Segment Start: Extracted entries
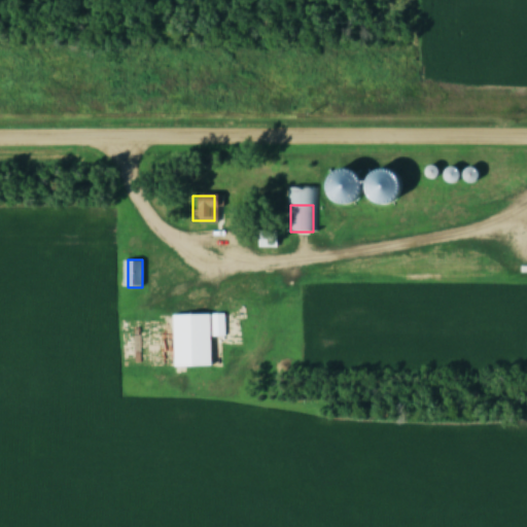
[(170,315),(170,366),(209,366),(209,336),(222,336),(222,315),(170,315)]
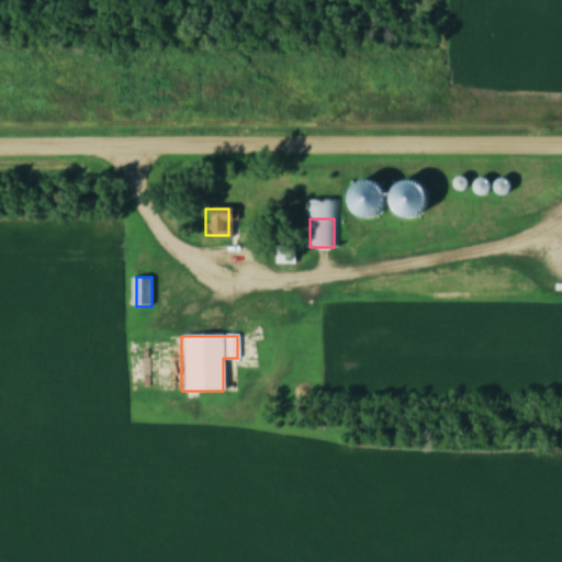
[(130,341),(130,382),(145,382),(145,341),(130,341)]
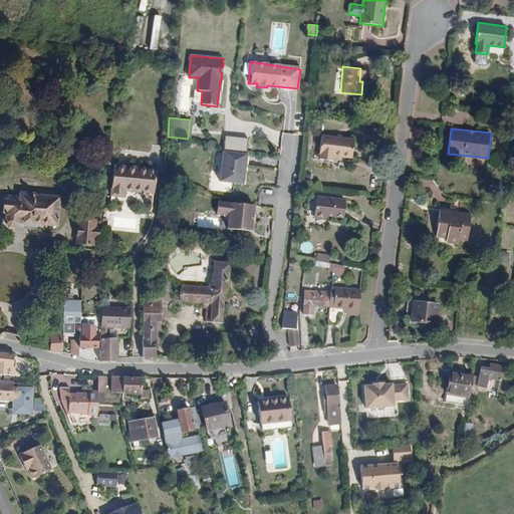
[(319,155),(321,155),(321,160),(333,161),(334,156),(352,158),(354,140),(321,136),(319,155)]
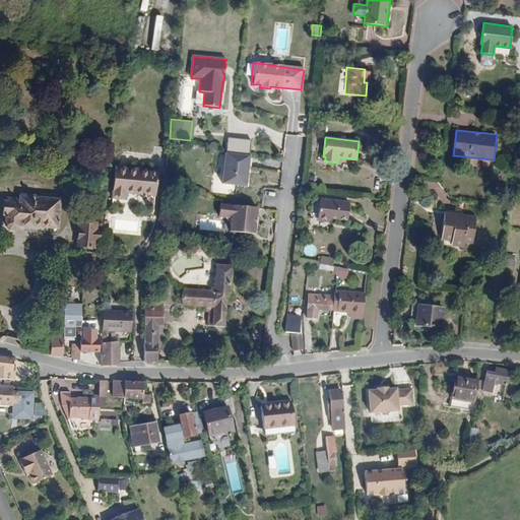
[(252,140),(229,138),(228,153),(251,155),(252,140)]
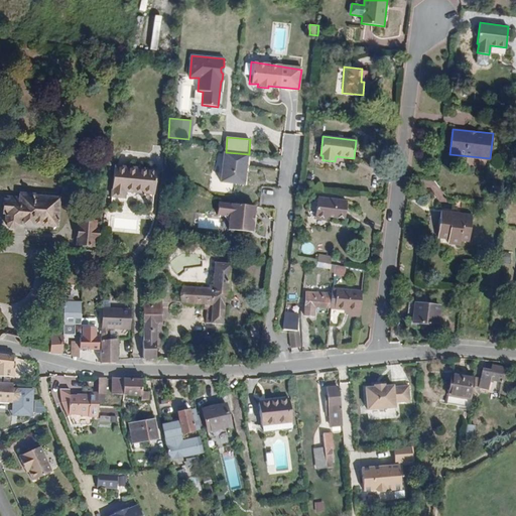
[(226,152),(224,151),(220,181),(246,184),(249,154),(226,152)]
Segment End: Extracted entries
What the task asks: Transcribe exactly, and only, the lines from the one containing "[(252,140),(229,138),(228,153),(251,155),(252,140)]" through the last line of the records above, both included; leave out the pictures.

Your response:
[(252,140),(229,138),(228,153),(251,155),(252,140)]
[(226,152),(224,151),(220,181),(246,184),(249,154),(226,152)]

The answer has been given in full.